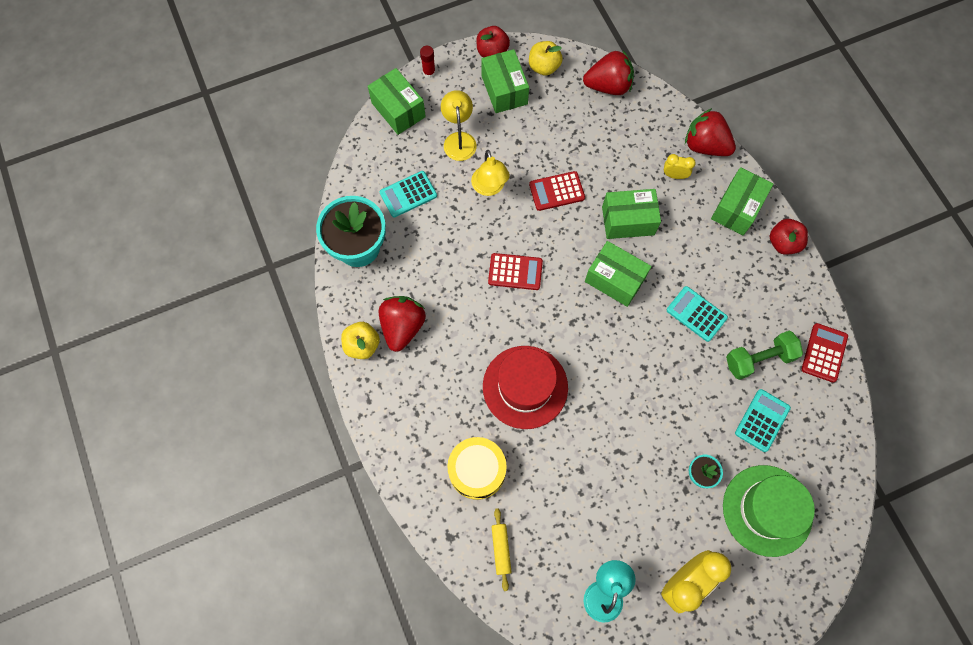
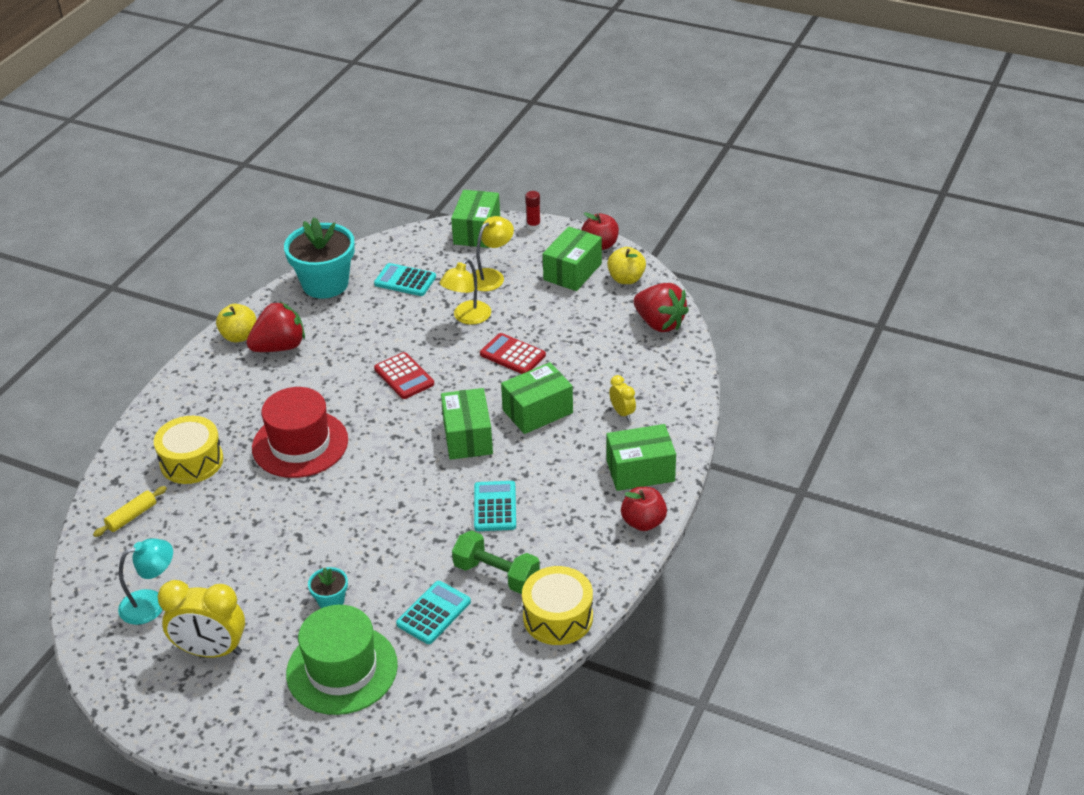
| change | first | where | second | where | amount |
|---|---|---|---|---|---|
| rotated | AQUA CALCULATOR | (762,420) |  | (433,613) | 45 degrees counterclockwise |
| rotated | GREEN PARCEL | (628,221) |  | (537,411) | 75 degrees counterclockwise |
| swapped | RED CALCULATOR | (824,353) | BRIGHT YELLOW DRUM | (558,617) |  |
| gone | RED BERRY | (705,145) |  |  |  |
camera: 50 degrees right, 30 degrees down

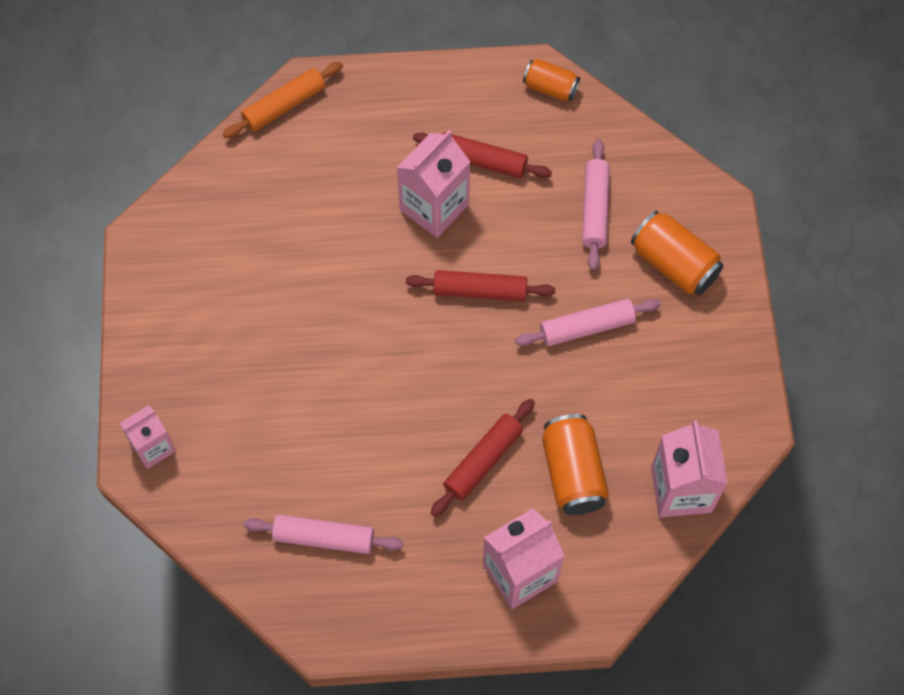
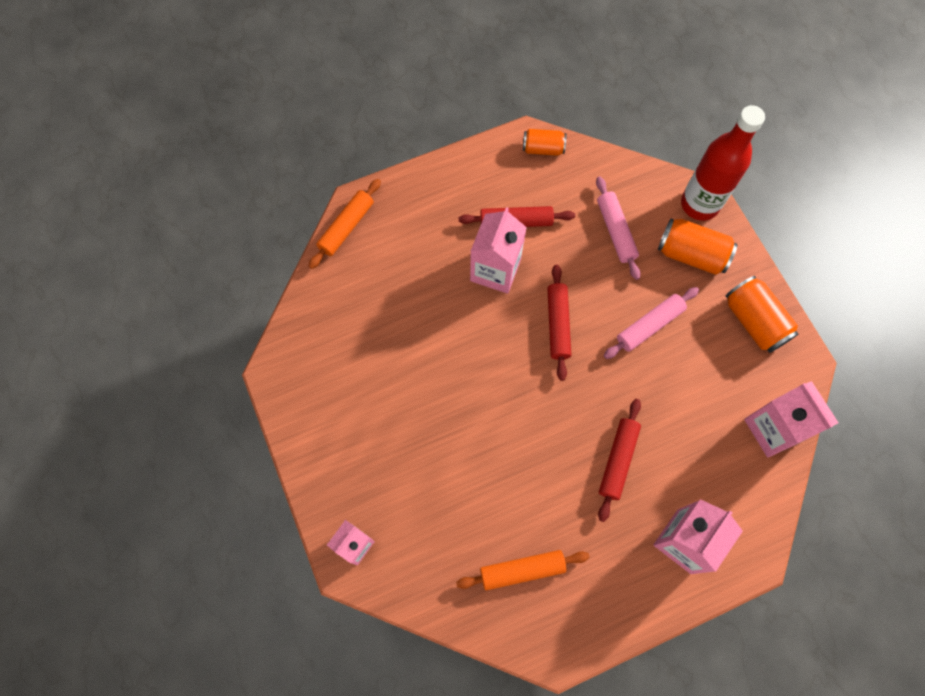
| change | first | where | second | where | amount |
|---|---|---|---|---|---|
| repainted | ROSY ROLLING PIN | (324,538) | ORANGE ROLLING PIN | (522,570) |  |
| rotated | RED ROLLING PIN | (480,291) |  | (558,324) | 75 degrees counterclockwise |
| new |  |  | RED DRINK BOTTLE | (699,204) |  |
| shifted | ORANGE SODA CAN | (572,473) |  | (754,321) |  |
camera: 20 degrees left, 5 degrees up

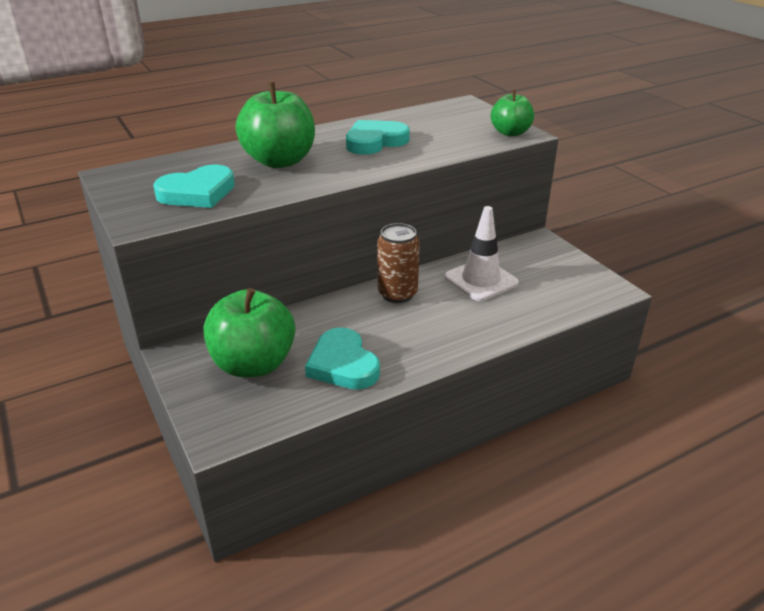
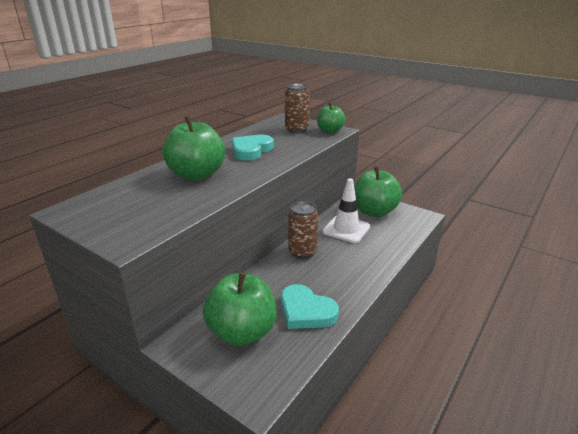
| change | first | where | second | where | amount |
|---|---|---|---|---|---|
| new |  |  | RUSSET SODA CAN | (297,129) |  |
| new |  |  | GREEN APPLE | (374,211) |  |
| gone | AQUA LOVE HEART | (197,192) |  |  |  |
camera: 25 degrees left, 5 degrees down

■ ■ ■ ■ ■

- **PROBLEM**
The line containing "(558,324) | 75 degrees counterclockwise |" and every line after it, through the end of the records, are what you should retype exactly. Do not include the pictures.

- **SOLUTION TO THE PROBLEM**
| rotated | RED ROLLING PIN | (480,291) |  | (558,324) | 75 degrees counterclockwise |
| new |  |  | RED DRINK BOTTLE | (699,204) |  |
| shifted | ORANGE SODA CAN | (572,473) |  | (754,321) |  |
camera: 20 degrees left, 5 degrees up

| change | first | where | second | where | amount |
|---|---|---|---|---|---|
| new |  |  | RUSSET SODA CAN | (297,129) |  |
| new |  |  | GREEN APPLE | (374,211) |  |
| gone | AQUA LOVE HEART | (197,192) |  |  |  |
camera: 25 degrees left, 5 degrees down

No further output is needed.